#### Task requirements:
For each entry, return the text exactly and omit any image.

#### Records for the exercise:
- - - -
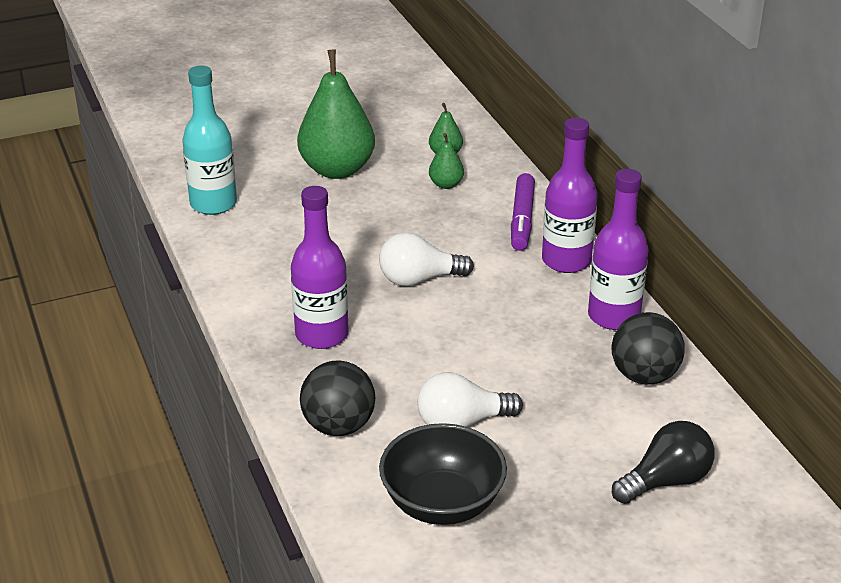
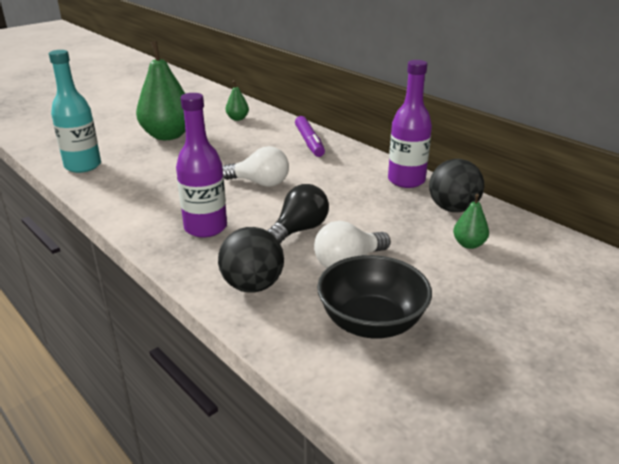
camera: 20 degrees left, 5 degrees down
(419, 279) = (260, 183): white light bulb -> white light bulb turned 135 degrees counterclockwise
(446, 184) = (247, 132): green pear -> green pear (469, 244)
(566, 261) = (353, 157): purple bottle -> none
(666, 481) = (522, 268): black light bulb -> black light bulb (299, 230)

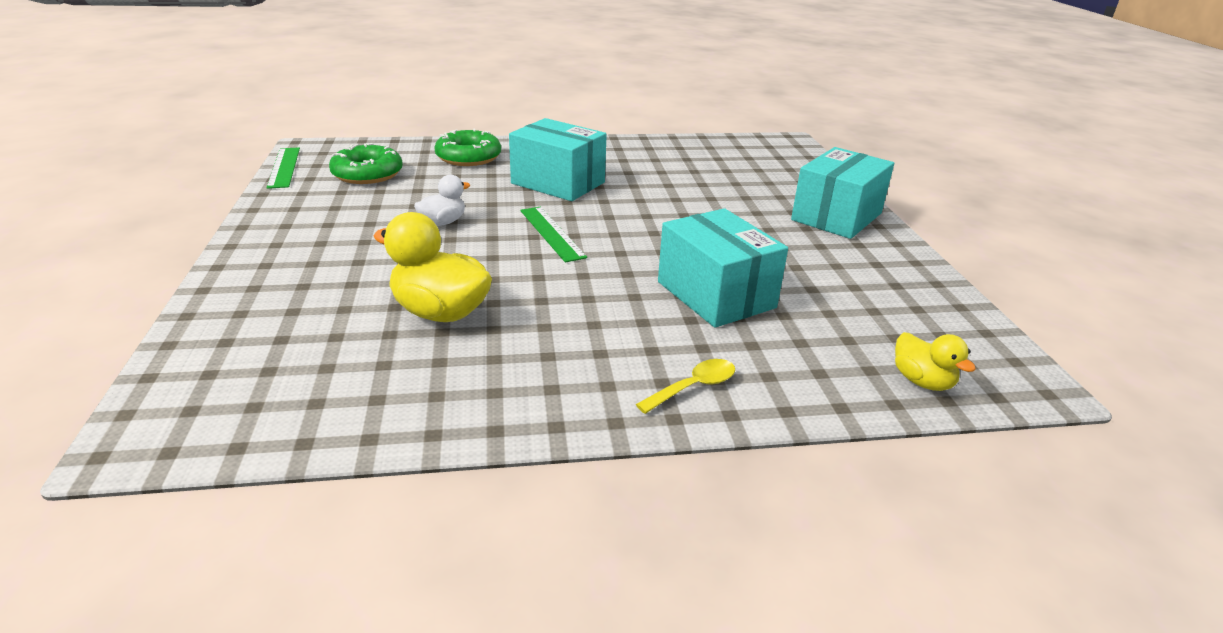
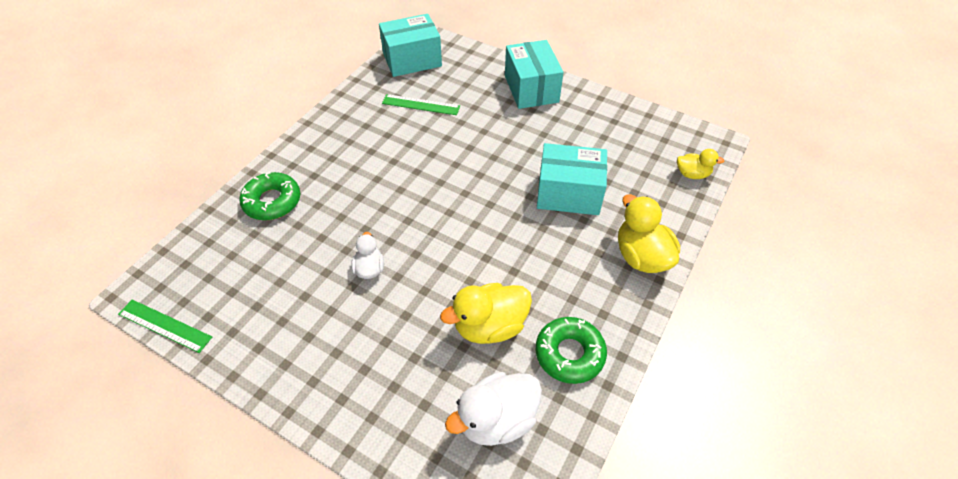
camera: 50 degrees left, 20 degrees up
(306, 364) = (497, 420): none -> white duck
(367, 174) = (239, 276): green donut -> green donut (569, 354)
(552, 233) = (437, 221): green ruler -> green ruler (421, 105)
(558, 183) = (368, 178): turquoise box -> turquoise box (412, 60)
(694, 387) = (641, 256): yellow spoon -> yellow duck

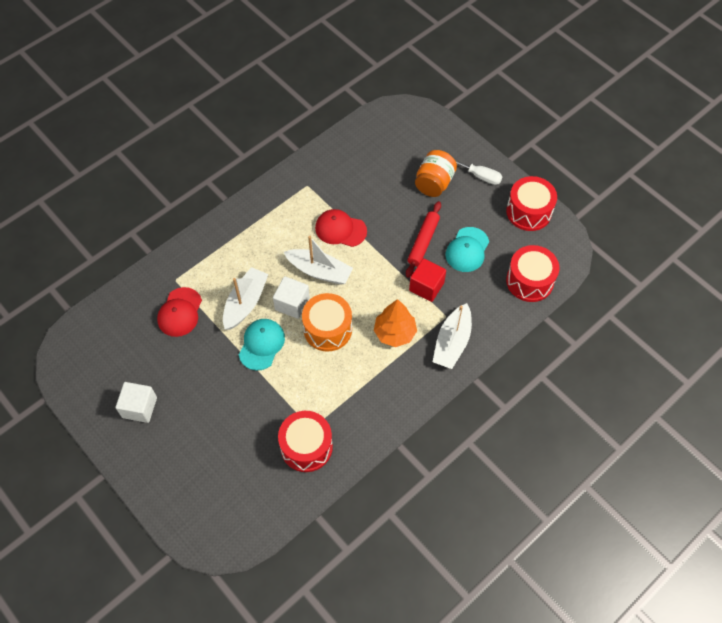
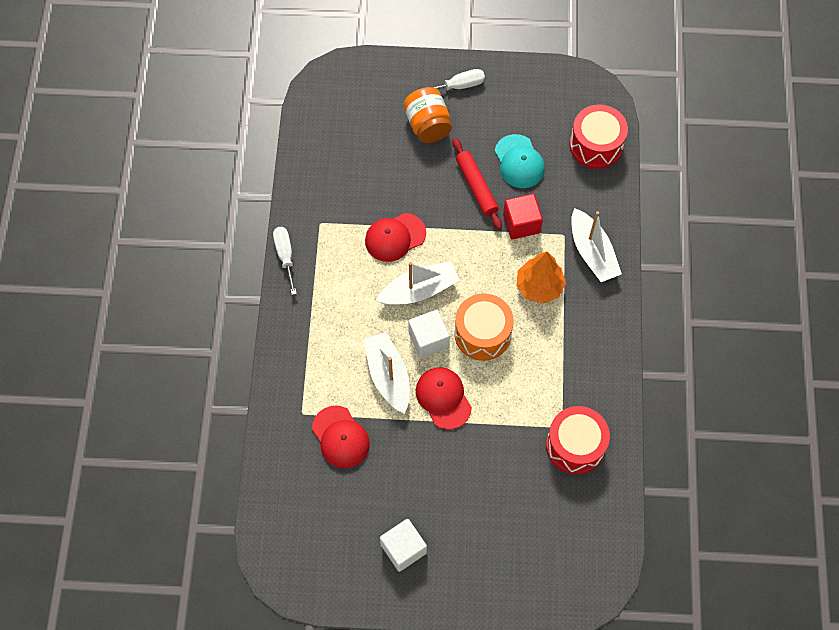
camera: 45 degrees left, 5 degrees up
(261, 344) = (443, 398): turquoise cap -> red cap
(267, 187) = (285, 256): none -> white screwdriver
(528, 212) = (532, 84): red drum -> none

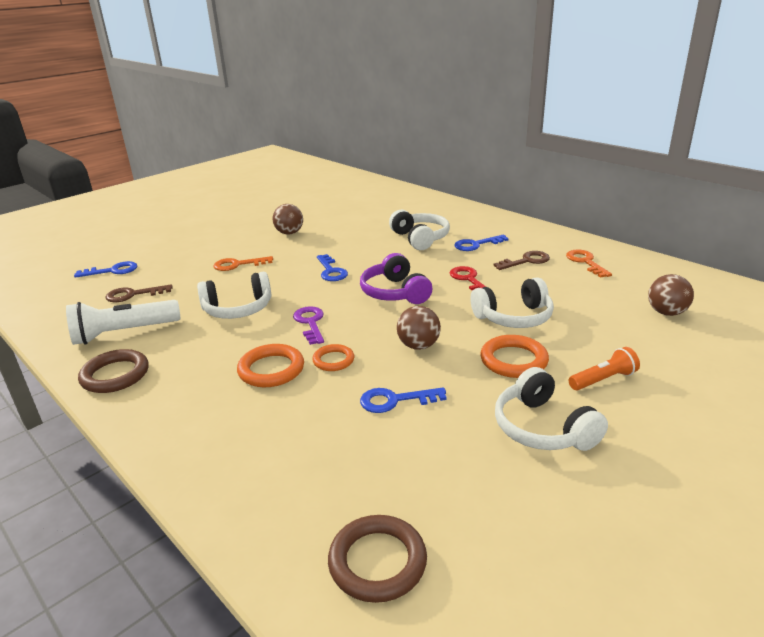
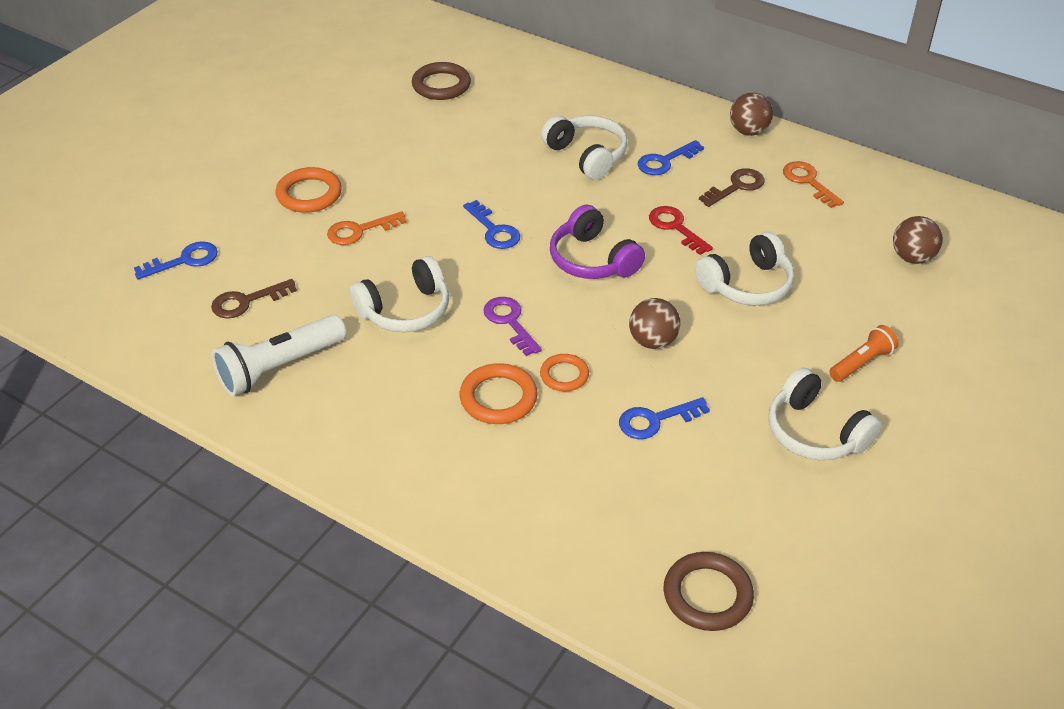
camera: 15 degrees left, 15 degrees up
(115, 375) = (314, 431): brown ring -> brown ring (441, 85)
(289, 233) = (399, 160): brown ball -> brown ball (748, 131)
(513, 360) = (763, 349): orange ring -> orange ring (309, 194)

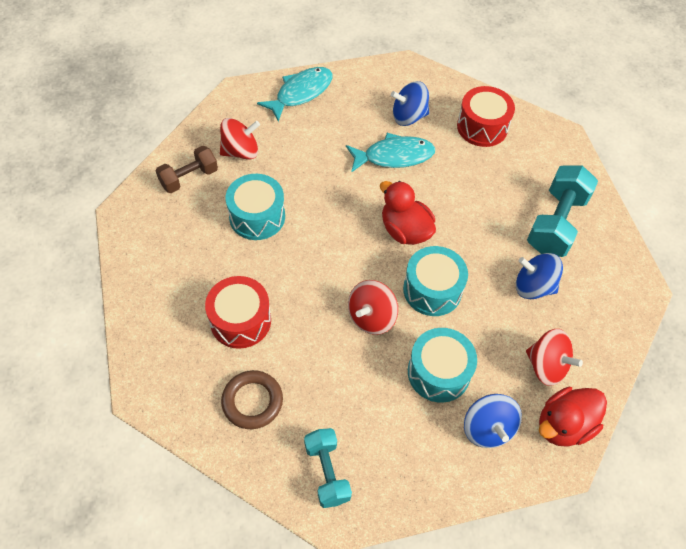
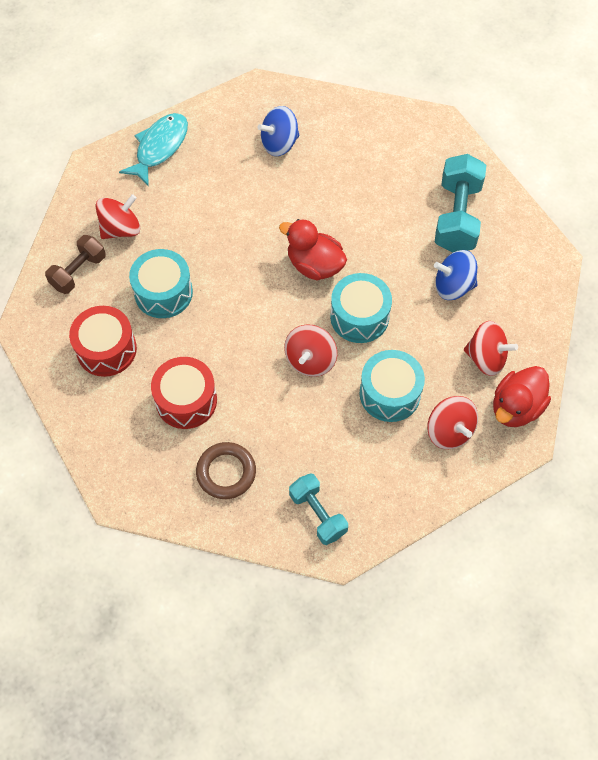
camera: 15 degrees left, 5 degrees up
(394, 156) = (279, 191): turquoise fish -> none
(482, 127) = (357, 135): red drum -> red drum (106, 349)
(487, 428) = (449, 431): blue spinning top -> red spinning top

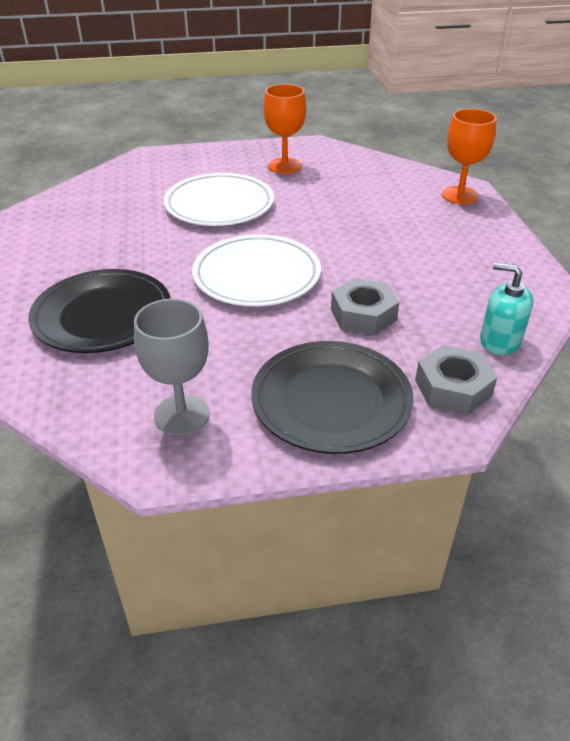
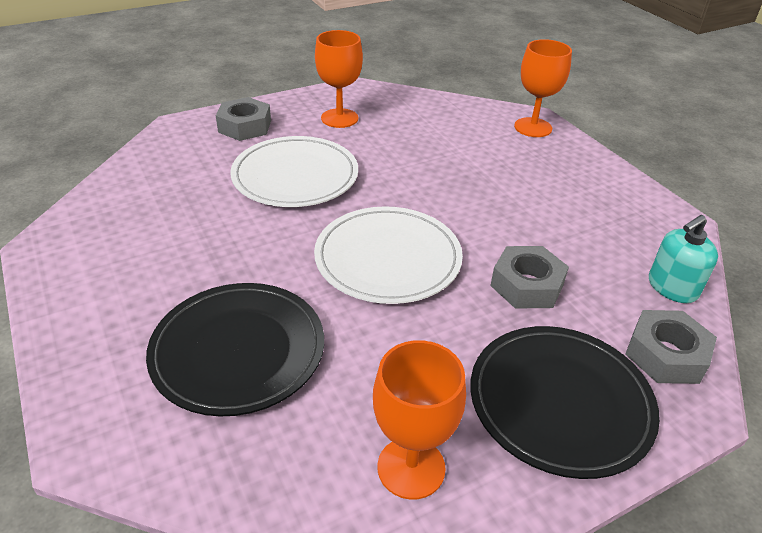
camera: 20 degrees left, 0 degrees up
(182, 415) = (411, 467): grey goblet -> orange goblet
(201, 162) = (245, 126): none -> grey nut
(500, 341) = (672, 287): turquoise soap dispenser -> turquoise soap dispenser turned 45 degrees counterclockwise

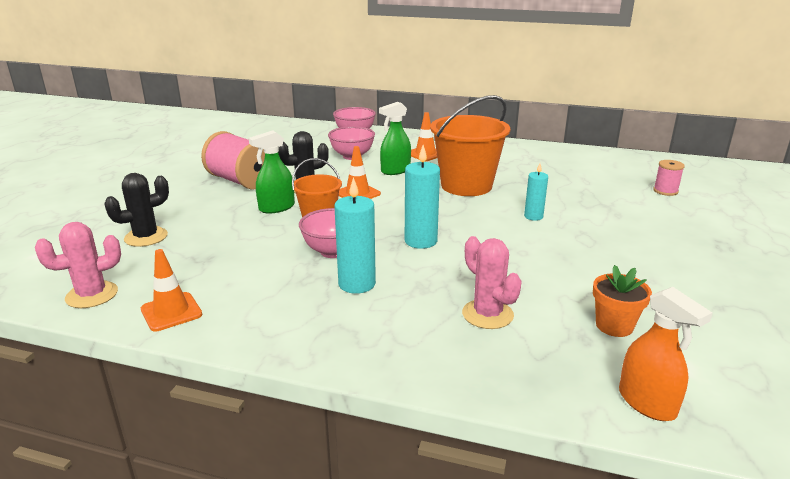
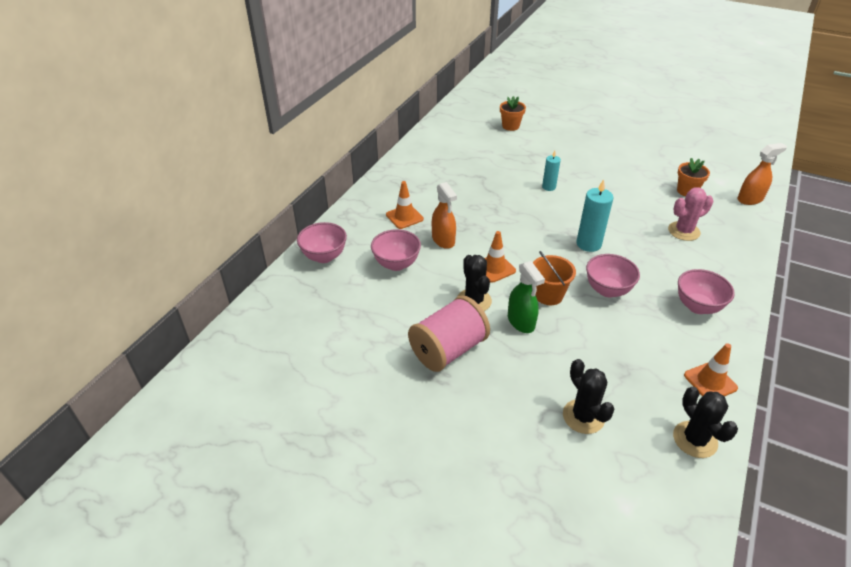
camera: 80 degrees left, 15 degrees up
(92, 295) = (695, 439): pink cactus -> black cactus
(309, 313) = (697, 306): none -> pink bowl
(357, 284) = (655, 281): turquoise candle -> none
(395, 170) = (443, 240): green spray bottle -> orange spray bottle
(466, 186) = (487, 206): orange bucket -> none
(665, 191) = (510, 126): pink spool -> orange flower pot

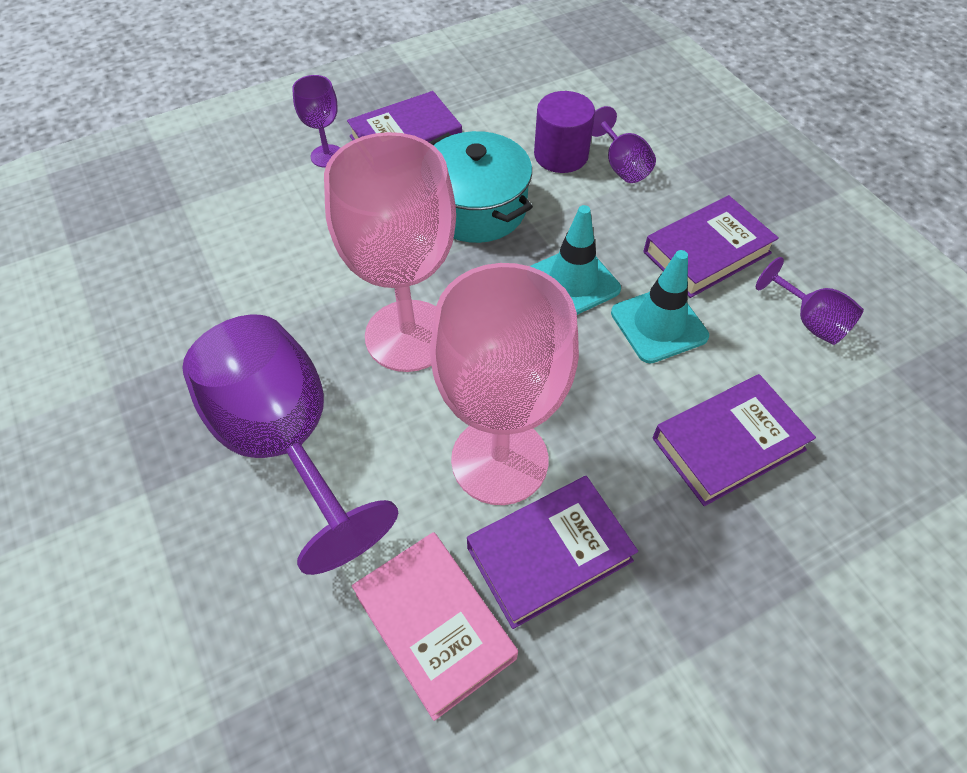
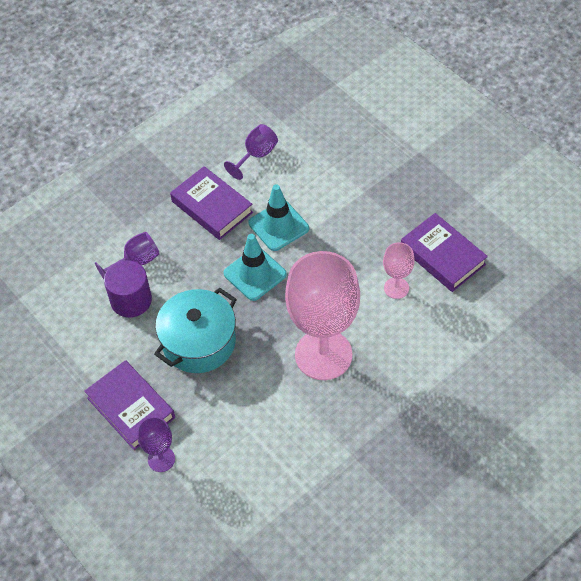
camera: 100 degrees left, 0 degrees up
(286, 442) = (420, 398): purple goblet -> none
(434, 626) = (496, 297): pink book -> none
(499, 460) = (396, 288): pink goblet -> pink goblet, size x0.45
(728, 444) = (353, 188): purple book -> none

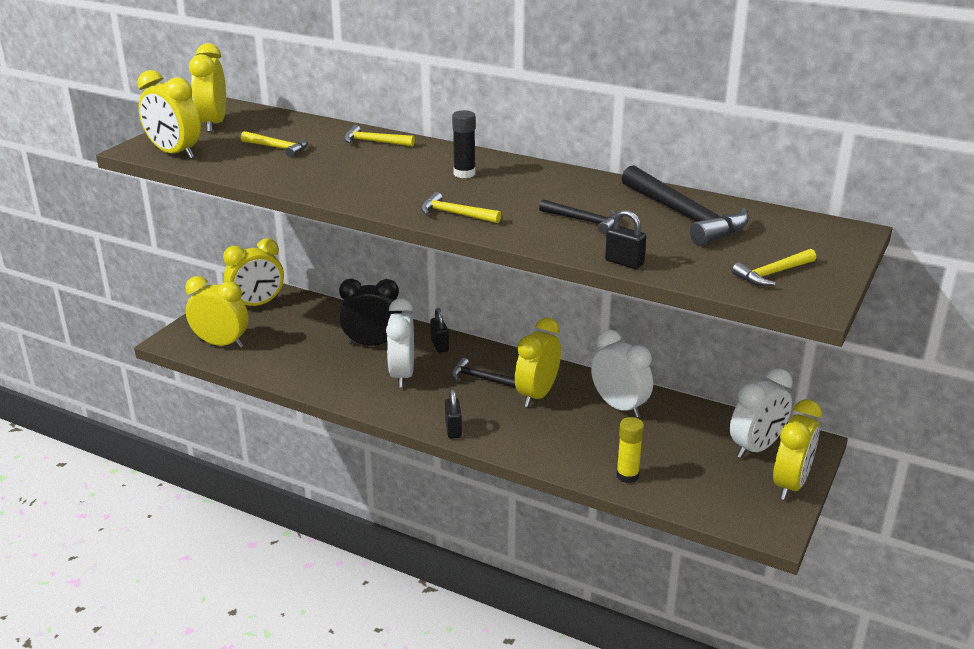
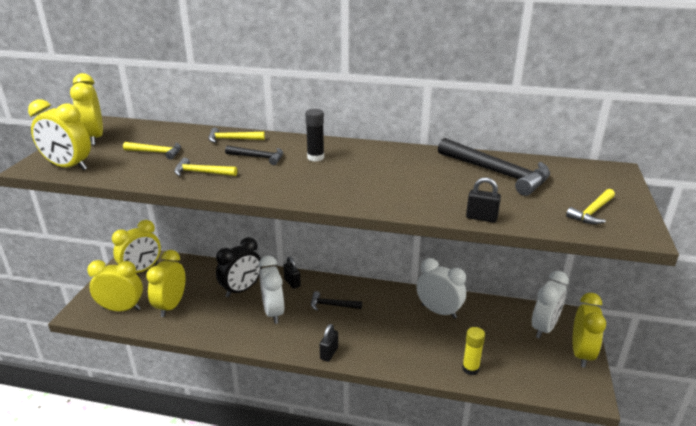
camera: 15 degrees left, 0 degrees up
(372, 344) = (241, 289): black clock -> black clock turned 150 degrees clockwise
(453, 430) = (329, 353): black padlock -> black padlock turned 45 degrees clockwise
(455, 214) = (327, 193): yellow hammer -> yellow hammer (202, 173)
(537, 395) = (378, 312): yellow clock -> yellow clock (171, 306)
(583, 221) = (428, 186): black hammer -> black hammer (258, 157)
- - - -
#### Worked solution:
camera: 20 degrees left, 5 degrees down
(419, 279) = (260, 183): white light bulb -> white light bulb turned 135 degrees counterclockwise
(446, 184) = (247, 132): green pear -> green pear (469, 244)
(566, 261) = (353, 157): purple bottle -> none
(666, 481) = (522, 268): black light bulb -> black light bulb (299, 230)

camera: 50 degrees left, 20 degrees up
(306, 364) = (497, 420): none -> white duck
(367, 174) = (239, 276): green donut -> green donut (569, 354)
(552, 233) = (437, 221): green ruler -> green ruler (421, 105)
(558, 183) = (368, 178): turquoise box -> turquoise box (412, 60)
(694, 387) = (641, 256): yellow spoon -> yellow duck

camera: 45 degrees left, 5 degrees up
(261, 344) = (443, 398): turquoise cap -> red cap
(267, 187) = (285, 256): none -> white screwdriver
(528, 212) = (532, 84): red drum -> none

camera: 15 degrees left, 15 degrees up
(115, 375) = (314, 431): brown ring -> brown ring (441, 85)
(289, 233) = (399, 160): brown ball -> brown ball (748, 131)
(513, 360) = (763, 349): orange ring -> orange ring (309, 194)

camera: 15 degrees left, 5 degrees up
(394, 156) = (279, 191): turquoise fish -> none
(482, 127) = (357, 135): red drum -> red drum (106, 349)
(487, 428) = (449, 431): blue spinning top -> red spinning top

camera: 20 degrees left, 0 degrees up
(182, 415) = (411, 467): grey goblet -> orange goblet
(201, 162) = (245, 126): none -> grey nut
(500, 341) = (672, 287): turquoise soap dispenser -> turquoise soap dispenser turned 45 degrees counterclockwise

camera: 80 degrees left, 15 degrees up
(92, 295) = (695, 439): pink cactus -> black cactus
(309, 313) = (697, 306): none -> pink bowl
(357, 284) = (655, 281): turquoise candle -> none
(395, 170) = (443, 240): green spray bottle -> orange spray bottle
(466, 186) = (487, 206): orange bucket -> none
(665, 191) = (510, 126): pink spool -> orange flower pot

camera: 100 degrees left, 0 degrees up
(286, 442) = (420, 398): purple goblet -> none
(434, 626) = (496, 297): pink book -> none
(499, 460) = (396, 288): pink goblet -> pink goblet, size x0.45
(728, 444) = (353, 188): purple book -> none

camera: 15 degrees left, 0 degrees up
(372, 344) = (241, 289): black clock -> black clock turned 150 degrees clockwise
(453, 430) = (329, 353): black padlock -> black padlock turned 45 degrees clockwise
(455, 214) = (327, 193): yellow hammer -> yellow hammer (202, 173)
(537, 395) = (378, 312): yellow clock -> yellow clock (171, 306)
(583, 221) = (428, 186): black hammer -> black hammer (258, 157)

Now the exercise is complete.